⟨

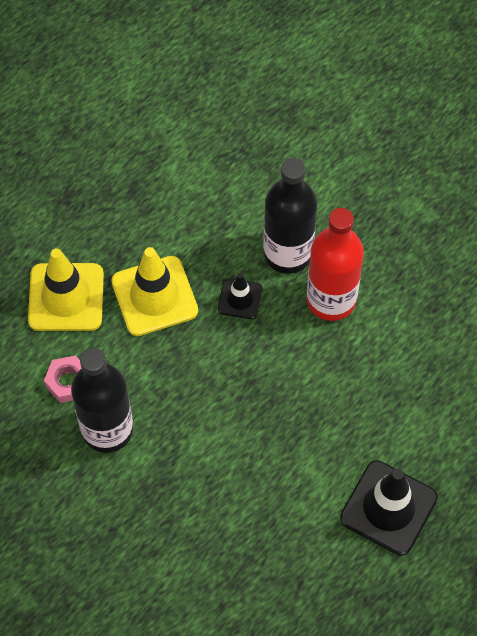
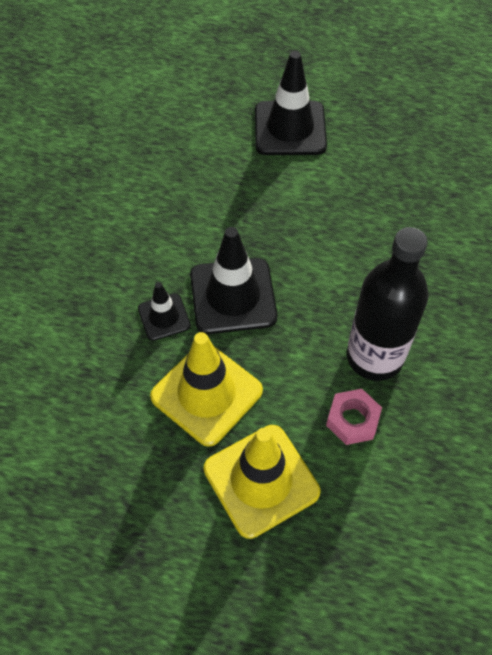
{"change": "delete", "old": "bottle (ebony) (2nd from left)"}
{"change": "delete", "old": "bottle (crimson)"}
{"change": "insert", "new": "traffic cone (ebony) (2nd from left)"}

⟩

◆ TASK OBJECTIVE ◆
In copying the material, drop all pictures and keep everything else identical.

◆ YOUR SOLUTION ◆
{"change": "delete", "old": "bottle (ebony) (2nd from left)"}
{"change": "delete", "old": "bottle (crimson)"}
{"change": "insert", "new": "traffic cone (ebony) (2nd from left)"}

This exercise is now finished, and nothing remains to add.